- What the exercise asks -
Only one portion of the data is to be written out: from the line bearing "relocated: yellow stacking" through the line bearing "size: black can <386, 289> = <459, 314> x0.44". Write it exactly as it appears.
----
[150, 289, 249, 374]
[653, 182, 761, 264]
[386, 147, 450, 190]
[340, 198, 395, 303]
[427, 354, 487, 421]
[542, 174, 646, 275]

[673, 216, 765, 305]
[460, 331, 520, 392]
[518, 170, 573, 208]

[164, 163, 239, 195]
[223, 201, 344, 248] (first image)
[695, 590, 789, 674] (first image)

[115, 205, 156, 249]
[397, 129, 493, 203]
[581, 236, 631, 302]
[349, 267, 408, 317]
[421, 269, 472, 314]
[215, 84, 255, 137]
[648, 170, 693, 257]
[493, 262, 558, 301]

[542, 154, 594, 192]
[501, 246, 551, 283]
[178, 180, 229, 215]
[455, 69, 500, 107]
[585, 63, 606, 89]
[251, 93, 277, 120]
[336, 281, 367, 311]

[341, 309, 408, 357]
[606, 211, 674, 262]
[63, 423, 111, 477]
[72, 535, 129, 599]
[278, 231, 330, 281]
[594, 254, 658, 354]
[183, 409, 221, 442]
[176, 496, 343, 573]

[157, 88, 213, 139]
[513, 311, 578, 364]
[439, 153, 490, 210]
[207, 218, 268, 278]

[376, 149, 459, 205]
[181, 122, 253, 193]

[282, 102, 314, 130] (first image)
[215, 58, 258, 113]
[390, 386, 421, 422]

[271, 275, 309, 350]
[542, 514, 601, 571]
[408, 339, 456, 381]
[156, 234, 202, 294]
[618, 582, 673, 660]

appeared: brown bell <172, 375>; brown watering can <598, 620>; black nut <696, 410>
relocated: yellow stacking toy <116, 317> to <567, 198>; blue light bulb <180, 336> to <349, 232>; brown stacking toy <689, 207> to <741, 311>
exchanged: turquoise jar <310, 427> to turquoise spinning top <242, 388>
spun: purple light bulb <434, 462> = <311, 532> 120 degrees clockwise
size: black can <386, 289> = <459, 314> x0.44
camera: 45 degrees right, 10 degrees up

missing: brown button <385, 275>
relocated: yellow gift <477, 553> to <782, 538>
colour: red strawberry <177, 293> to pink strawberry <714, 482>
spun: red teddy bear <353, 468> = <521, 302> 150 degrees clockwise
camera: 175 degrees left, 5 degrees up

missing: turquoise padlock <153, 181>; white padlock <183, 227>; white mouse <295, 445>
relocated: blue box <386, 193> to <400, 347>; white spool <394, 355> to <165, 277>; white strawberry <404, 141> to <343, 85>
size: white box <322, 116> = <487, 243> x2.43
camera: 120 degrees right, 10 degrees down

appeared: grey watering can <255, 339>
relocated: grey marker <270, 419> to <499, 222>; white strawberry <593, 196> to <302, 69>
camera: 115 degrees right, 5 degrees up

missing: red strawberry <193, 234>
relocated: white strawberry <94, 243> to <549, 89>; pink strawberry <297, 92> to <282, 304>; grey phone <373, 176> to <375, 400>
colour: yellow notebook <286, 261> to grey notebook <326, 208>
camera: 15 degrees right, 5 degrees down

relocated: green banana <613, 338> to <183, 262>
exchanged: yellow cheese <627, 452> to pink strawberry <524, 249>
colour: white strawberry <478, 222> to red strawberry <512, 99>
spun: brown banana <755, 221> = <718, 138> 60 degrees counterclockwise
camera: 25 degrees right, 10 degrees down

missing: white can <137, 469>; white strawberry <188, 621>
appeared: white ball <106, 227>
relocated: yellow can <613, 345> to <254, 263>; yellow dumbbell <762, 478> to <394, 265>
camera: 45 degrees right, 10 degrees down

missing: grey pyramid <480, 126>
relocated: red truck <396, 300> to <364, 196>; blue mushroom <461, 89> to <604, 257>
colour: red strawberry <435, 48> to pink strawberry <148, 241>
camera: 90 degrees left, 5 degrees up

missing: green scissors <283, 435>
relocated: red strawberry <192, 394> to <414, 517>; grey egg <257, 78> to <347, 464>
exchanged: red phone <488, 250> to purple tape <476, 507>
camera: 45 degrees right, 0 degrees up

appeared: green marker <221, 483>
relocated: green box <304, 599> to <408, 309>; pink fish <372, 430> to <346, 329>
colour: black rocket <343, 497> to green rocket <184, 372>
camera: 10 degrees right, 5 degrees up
----
- Your response -
relocated: yellow stacking toy <116, 317> to <567, 198>; blue light bulb <180, 336> to <349, 232>; brown stacking toy <689, 207> to <741, 311>
exchanged: turquoise jar <310, 427> to turquoise spinning top <242, 388>
spun: purple light bulb <434, 462> = <311, 532> 120 degrees clockwise
size: black can <386, 289> = <459, 314> x0.44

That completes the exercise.